DESCRIPTION OF THE TASK:
Without including any picture, repeat the records below exactly.

[Structured diff data]

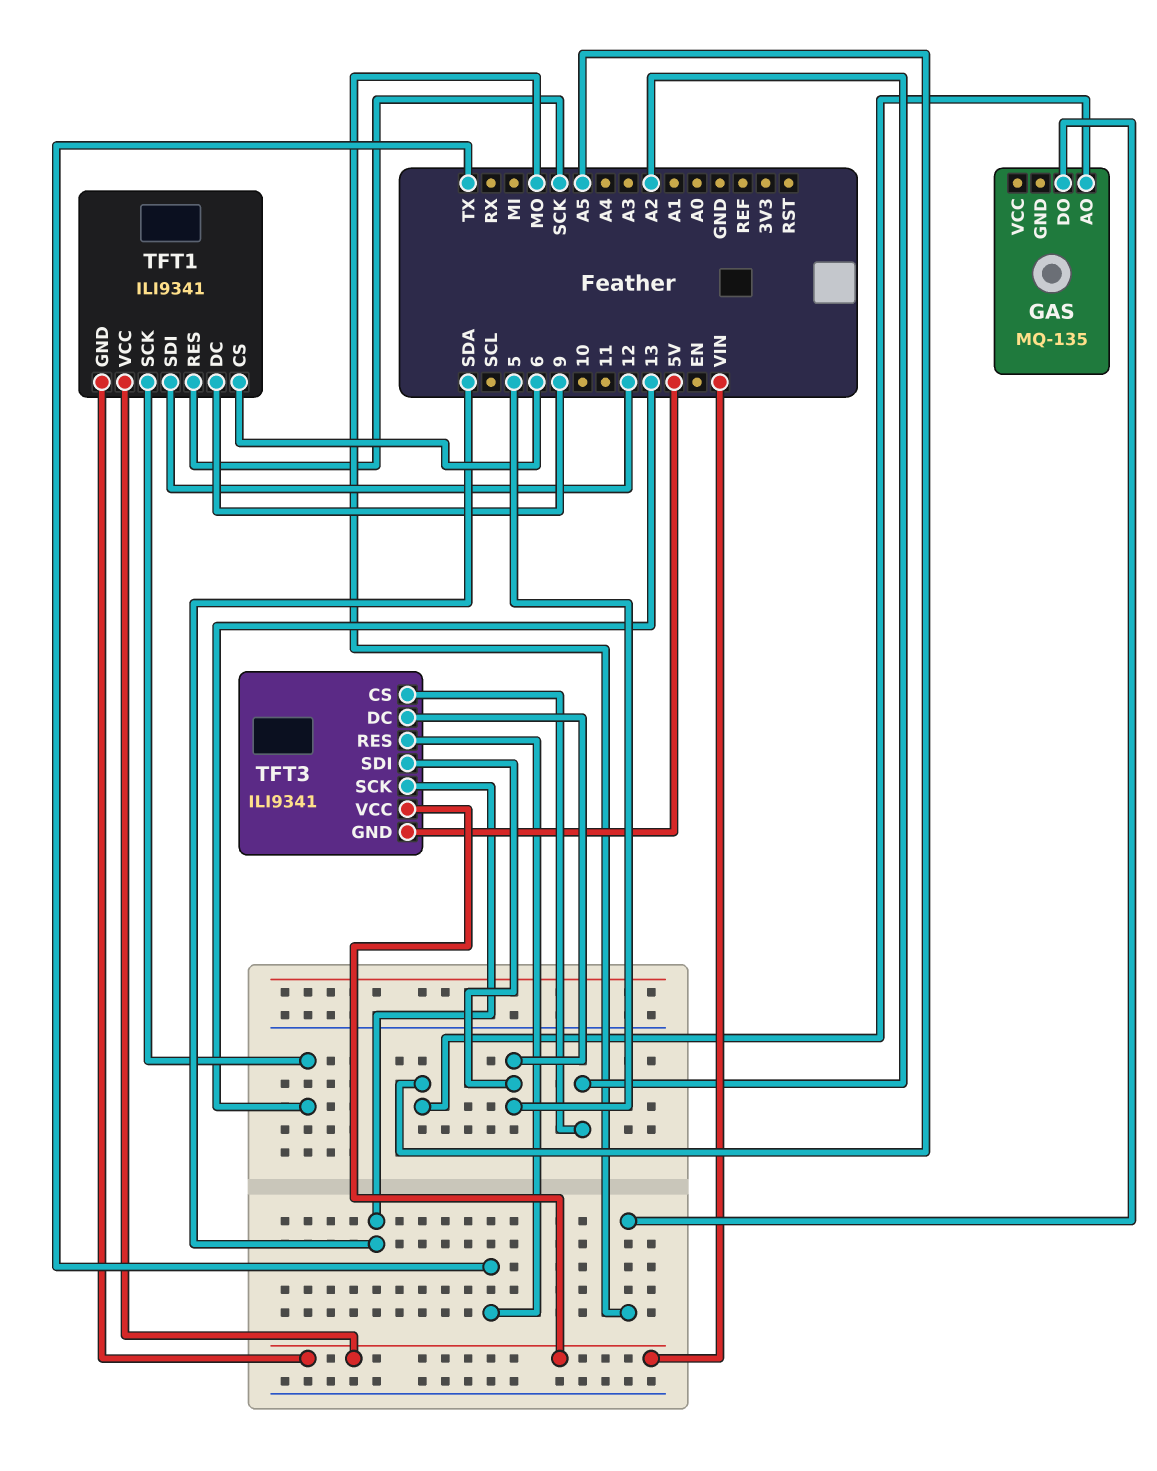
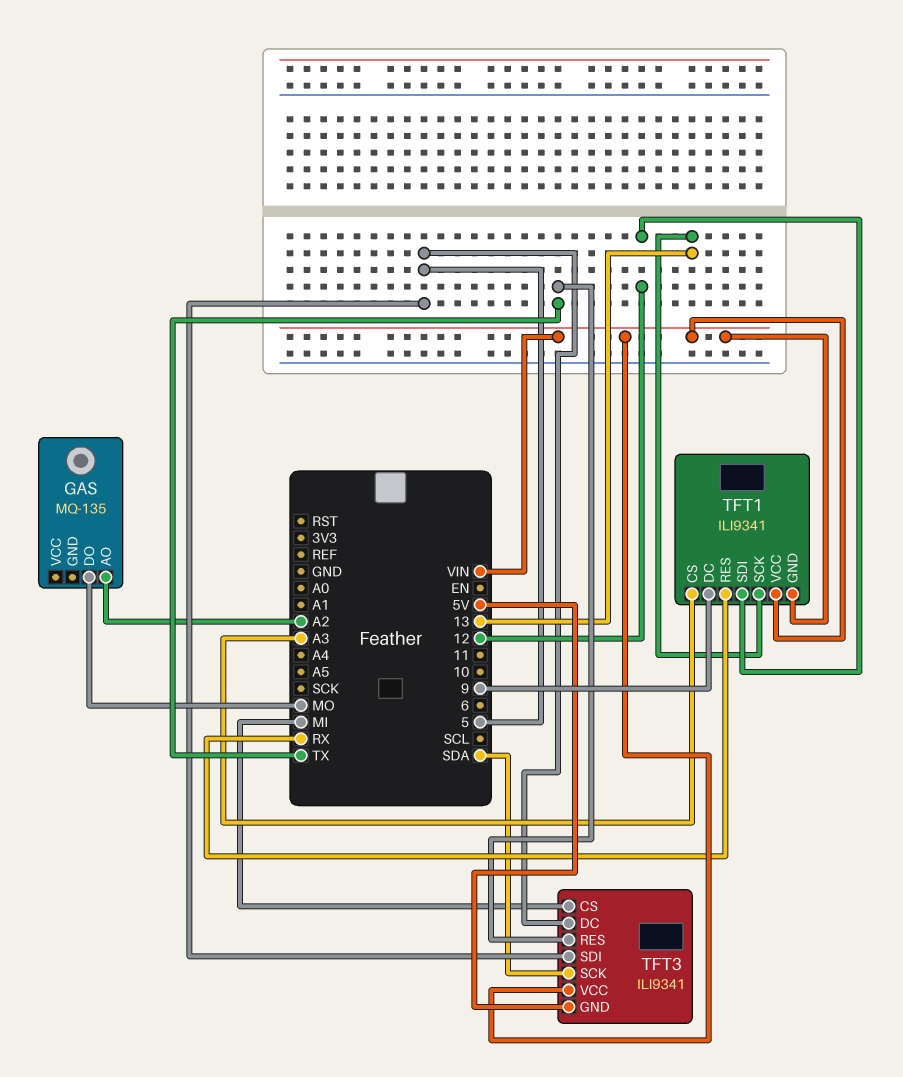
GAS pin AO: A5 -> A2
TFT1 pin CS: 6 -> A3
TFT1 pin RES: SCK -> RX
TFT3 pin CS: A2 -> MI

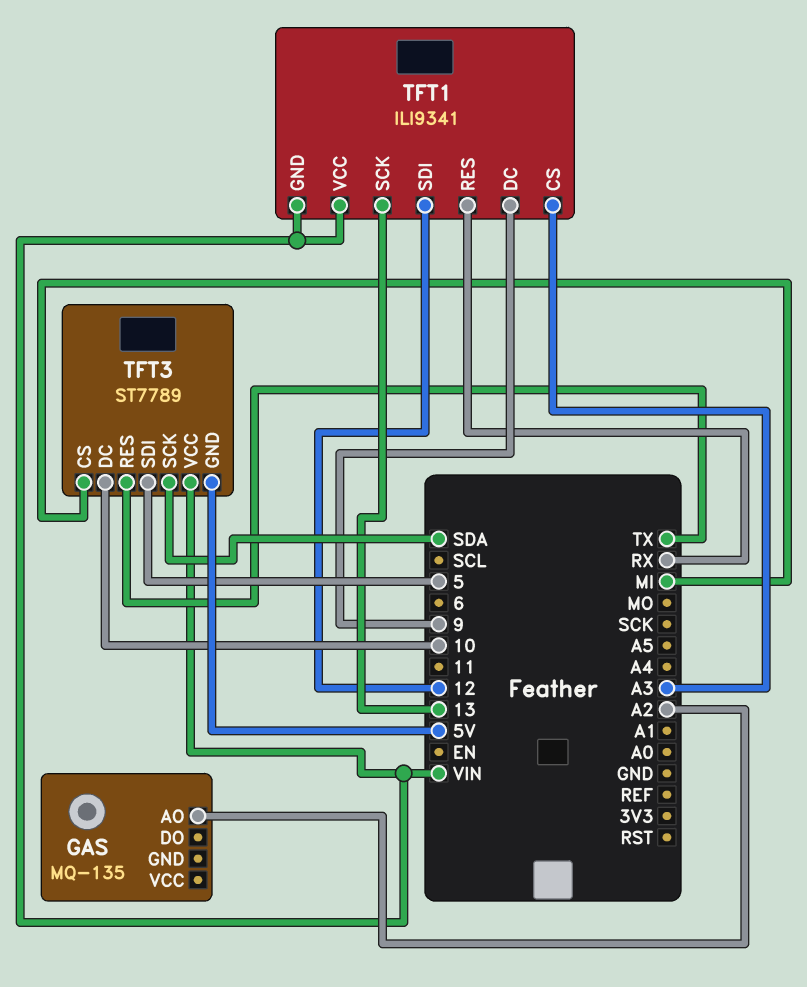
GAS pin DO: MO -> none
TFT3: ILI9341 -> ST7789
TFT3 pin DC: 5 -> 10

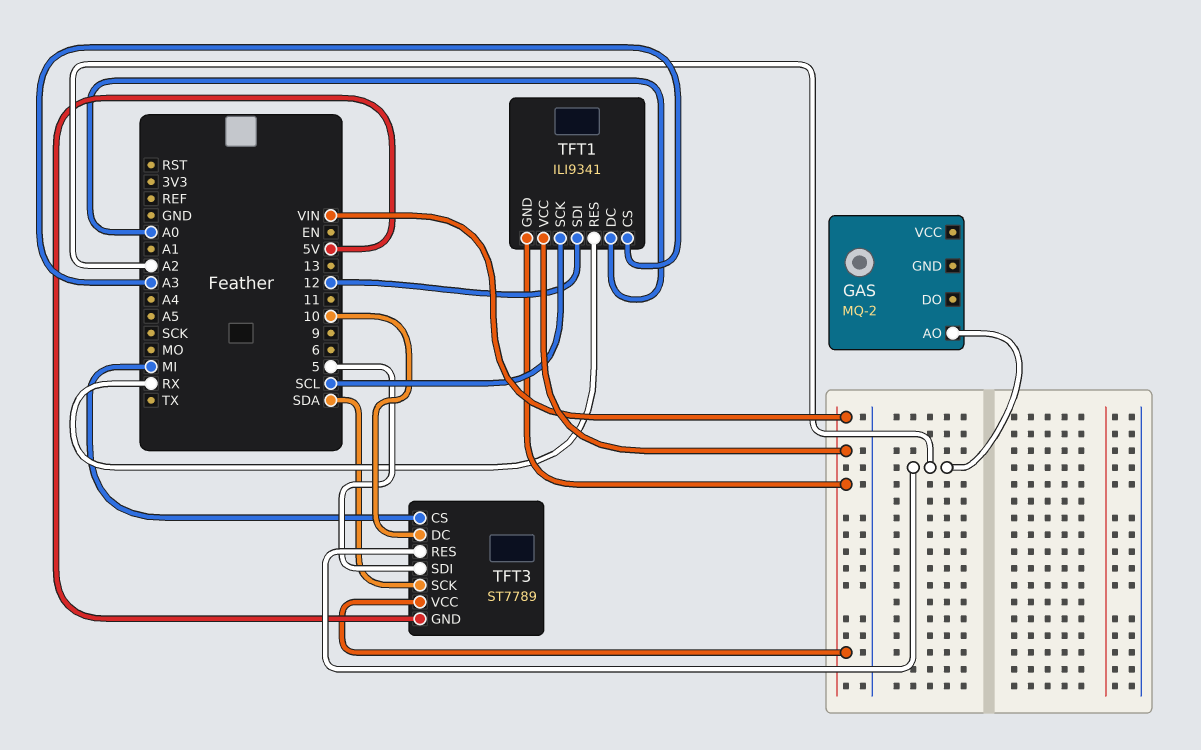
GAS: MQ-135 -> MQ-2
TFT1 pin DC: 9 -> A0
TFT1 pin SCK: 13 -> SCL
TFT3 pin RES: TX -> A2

SOLUTION:
GAS pin AO: A5 -> A2
TFT1 pin CS: 6 -> A3
TFT1 pin RES: SCK -> RX
TFT3 pin CS: A2 -> MI

GAS pin DO: MO -> none
TFT3: ILI9341 -> ST7789
TFT3 pin DC: 5 -> 10

GAS: MQ-135 -> MQ-2
TFT1 pin DC: 9 -> A0
TFT1 pin SCK: 13 -> SCL
TFT3 pin RES: TX -> A2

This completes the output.